DESCRIPTION OF THE TASK:
There are pictures in the records below; leave them out and set down exactly the lines from the one holding "none -> orange tile C11:F12 level 1" through the one holding "blue brick A9".

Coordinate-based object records
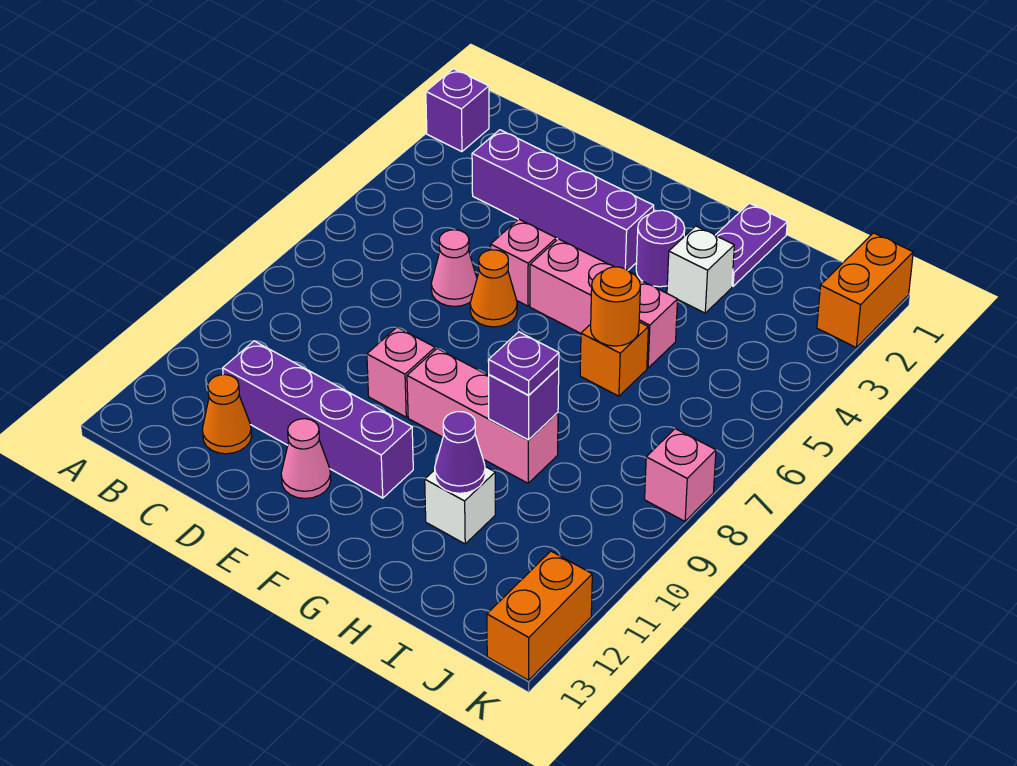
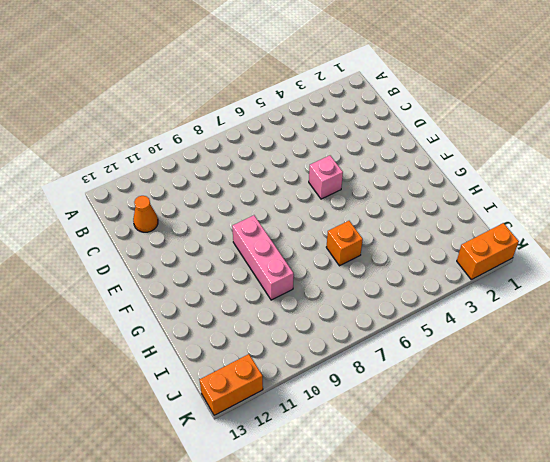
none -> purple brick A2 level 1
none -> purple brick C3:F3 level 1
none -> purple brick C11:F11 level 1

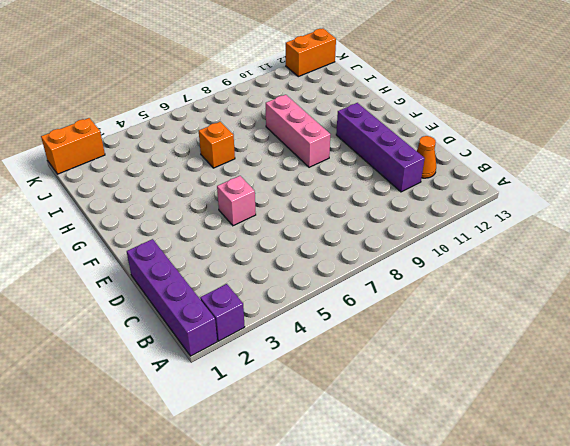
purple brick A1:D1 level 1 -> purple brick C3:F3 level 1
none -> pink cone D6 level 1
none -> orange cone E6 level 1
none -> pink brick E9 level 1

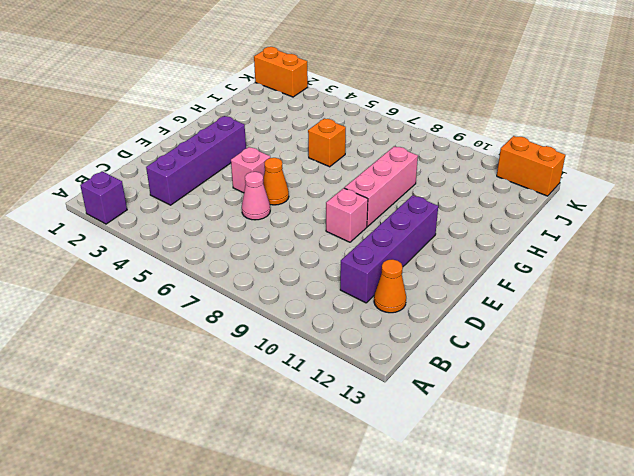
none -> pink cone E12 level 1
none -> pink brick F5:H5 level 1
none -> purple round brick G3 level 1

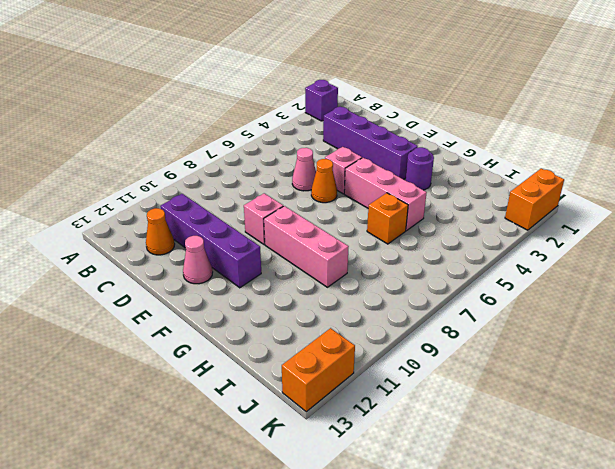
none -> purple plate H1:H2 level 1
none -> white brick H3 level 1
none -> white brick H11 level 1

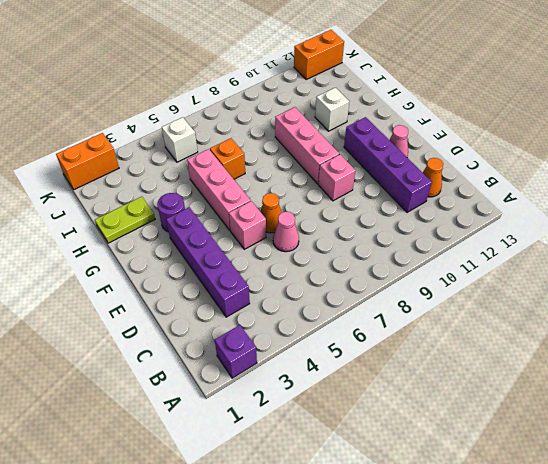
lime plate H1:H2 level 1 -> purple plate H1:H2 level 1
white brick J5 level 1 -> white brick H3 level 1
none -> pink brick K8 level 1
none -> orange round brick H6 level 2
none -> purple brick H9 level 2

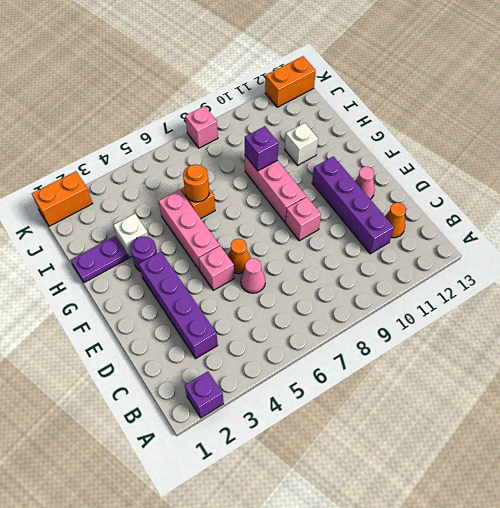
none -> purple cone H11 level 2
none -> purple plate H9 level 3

* * *

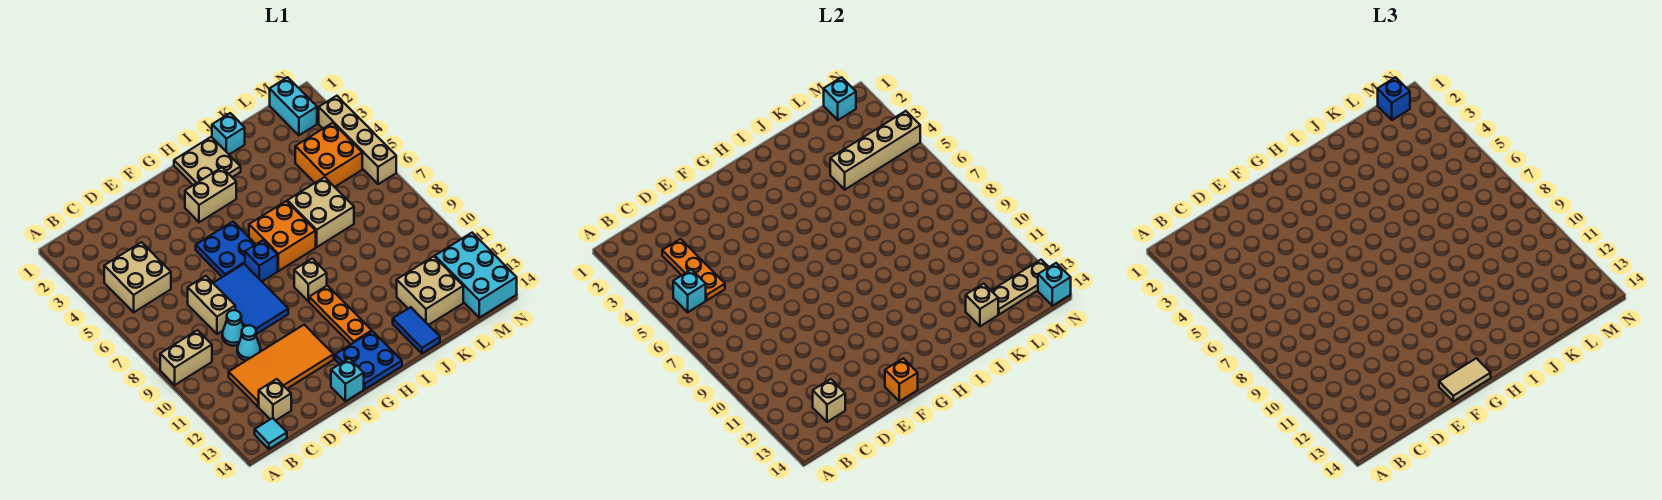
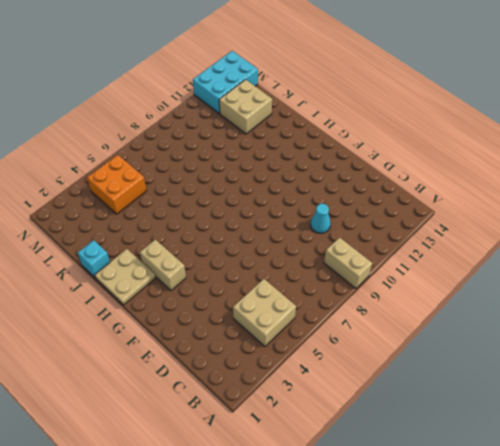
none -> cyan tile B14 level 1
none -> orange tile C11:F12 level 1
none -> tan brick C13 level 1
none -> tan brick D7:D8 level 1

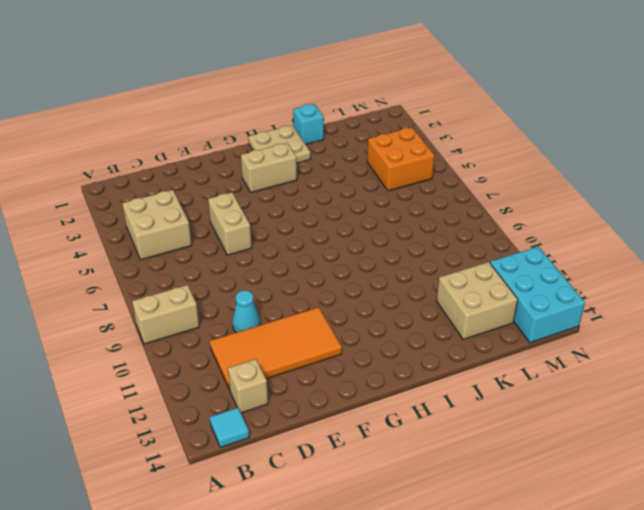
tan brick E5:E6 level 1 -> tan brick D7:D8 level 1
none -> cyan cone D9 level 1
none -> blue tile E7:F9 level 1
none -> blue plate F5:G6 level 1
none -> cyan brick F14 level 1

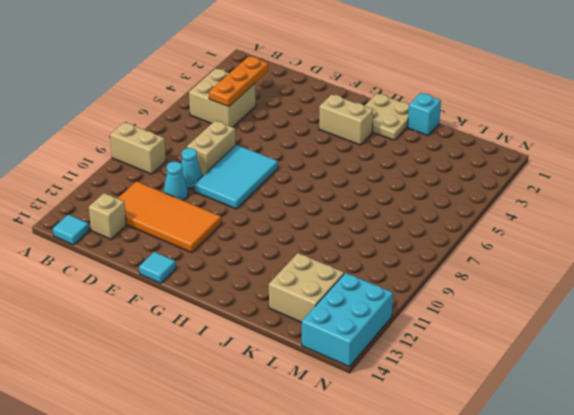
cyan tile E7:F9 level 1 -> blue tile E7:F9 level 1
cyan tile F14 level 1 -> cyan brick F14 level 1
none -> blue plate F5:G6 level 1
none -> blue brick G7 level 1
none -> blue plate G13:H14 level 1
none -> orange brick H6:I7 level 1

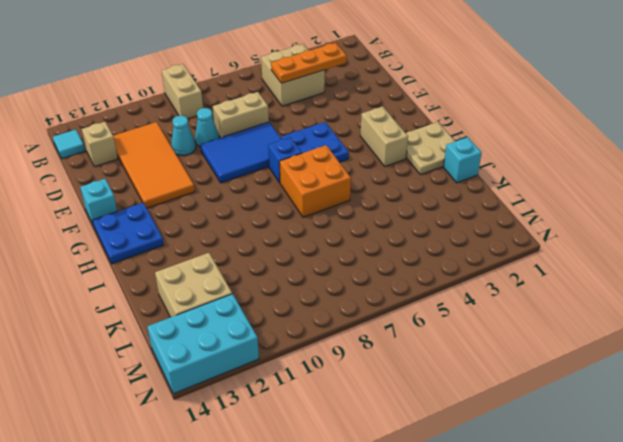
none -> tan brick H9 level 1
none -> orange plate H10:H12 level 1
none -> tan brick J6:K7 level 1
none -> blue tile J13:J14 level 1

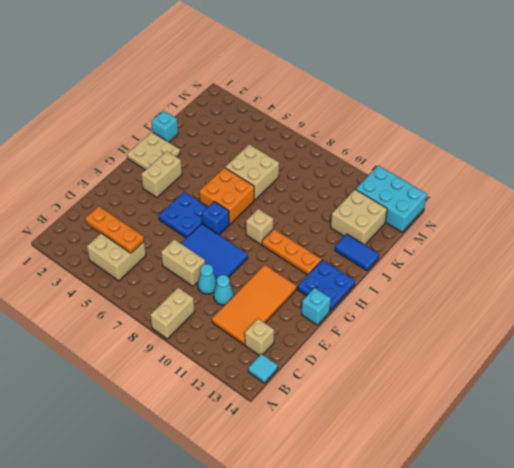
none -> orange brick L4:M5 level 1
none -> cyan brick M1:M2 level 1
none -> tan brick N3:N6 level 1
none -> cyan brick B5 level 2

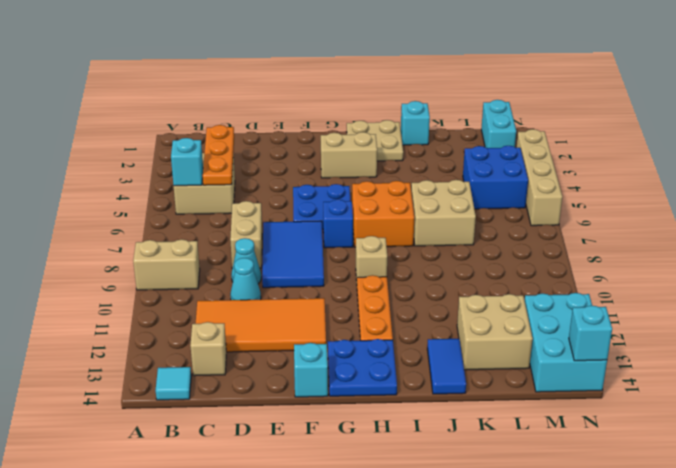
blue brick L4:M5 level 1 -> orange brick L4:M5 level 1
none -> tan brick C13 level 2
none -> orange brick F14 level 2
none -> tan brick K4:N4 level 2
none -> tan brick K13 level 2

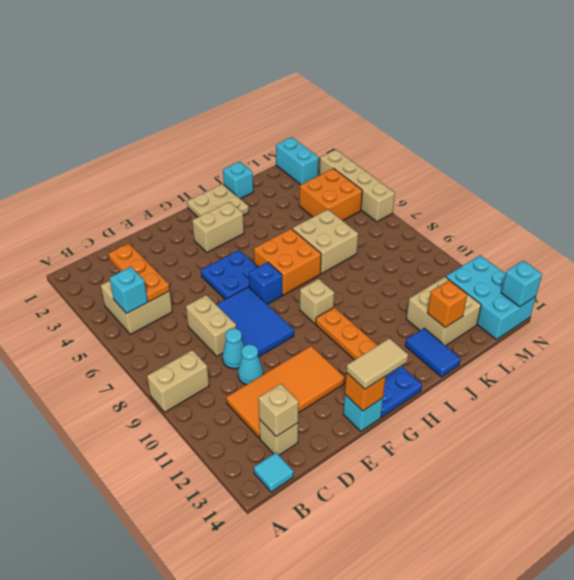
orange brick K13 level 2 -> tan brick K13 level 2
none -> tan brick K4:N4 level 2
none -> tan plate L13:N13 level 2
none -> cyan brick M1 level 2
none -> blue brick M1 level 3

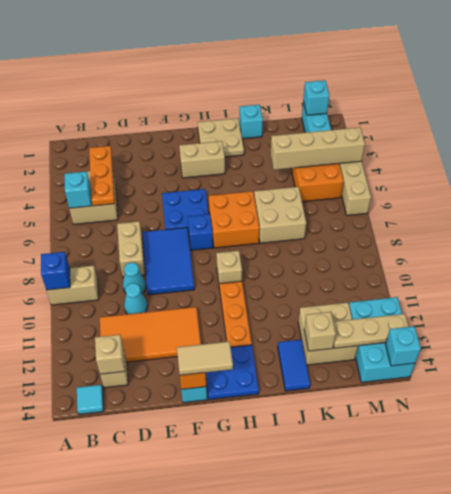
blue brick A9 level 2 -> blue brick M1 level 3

ANSWER SECTION:
none -> orange tile C11:F12 level 1
none -> tan brick C13 level 1
none -> tan brick D7:D8 level 1

tan brick E5:E6 level 1 -> tan brick D7:D8 level 1
none -> cyan cone D9 level 1
none -> blue tile E7:F9 level 1
none -> blue plate F5:G6 level 1
none -> cyan brick F14 level 1

cyan tile E7:F9 level 1 -> blue tile E7:F9 level 1
cyan tile F14 level 1 -> cyan brick F14 level 1
none -> blue plate F5:G6 level 1
none -> blue brick G7 level 1
none -> blue plate G13:H14 level 1
none -> orange brick H6:I7 level 1

none -> tan brick H9 level 1
none -> orange plate H10:H12 level 1
none -> tan brick J6:K7 level 1
none -> blue tile J13:J14 level 1

none -> orange brick L4:M5 level 1
none -> cyan brick M1:M2 level 1
none -> tan brick N3:N6 level 1
none -> cyan brick B5 level 2

blue brick L4:M5 level 1 -> orange brick L4:M5 level 1
none -> tan brick C13 level 2
none -> orange brick F14 level 2
none -> tan brick K4:N4 level 2
none -> tan brick K13 level 2

orange brick K13 level 2 -> tan brick K13 level 2
none -> tan brick K4:N4 level 2
none -> tan plate L13:N13 level 2
none -> cyan brick M1 level 2
none -> blue brick M1 level 3

blue brick A9 level 2 -> blue brick M1 level 3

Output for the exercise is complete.